Return all lines from the listing below that include the word "tape".

START DATA FOR PROCESSING

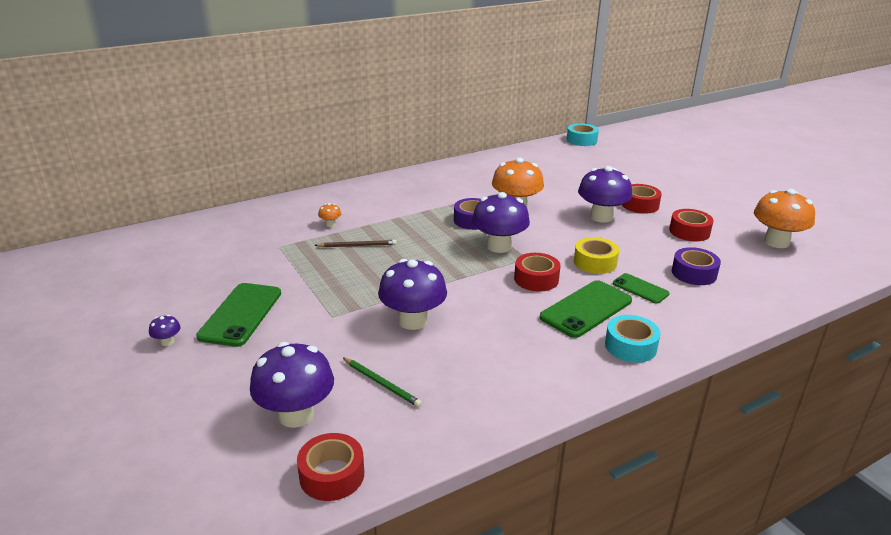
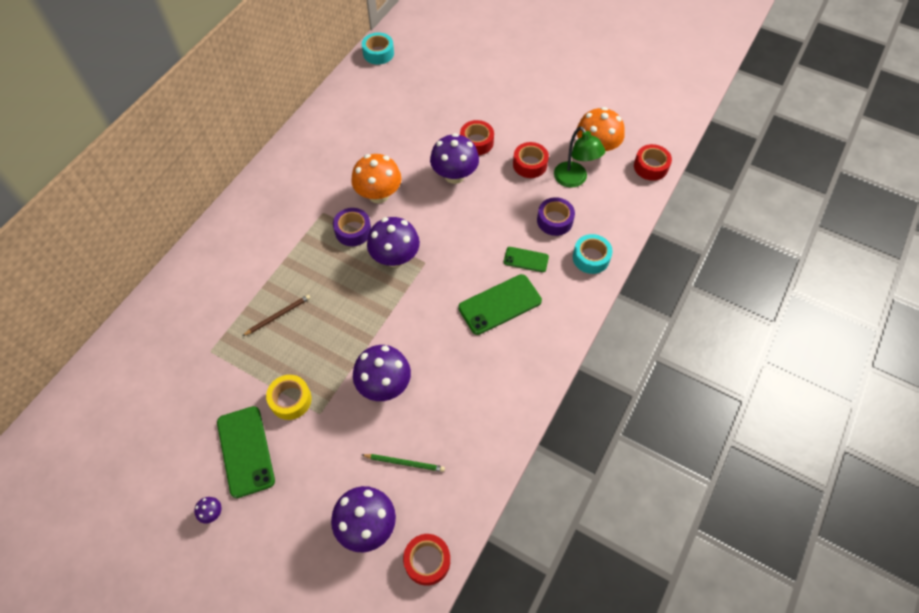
camera: 30 degrees left, 30 degrees up
(330, 224) = (233, 298): orange mushroom -> none
(536, 279) = (446, 286): red tape -> red tape (650, 166)
(586, 309) = (500, 304): green phone -> green phone turned 45 degrees clockwise
(595, 262) = (479, 242): yellow tape -> yellow tape (290, 400)
(630, 346) = (548, 330): turquoise tape -> turquoise tape (591, 258)
(735, 254) = (574, 180): none -> green lamp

END DATA FOR PROCESSING

- YOUR RESPONSE
(536, 279) = (446, 286): red tape -> red tape (650, 166)
(595, 262) = (479, 242): yellow tape -> yellow tape (290, 400)
(630, 346) = (548, 330): turquoise tape -> turquoise tape (591, 258)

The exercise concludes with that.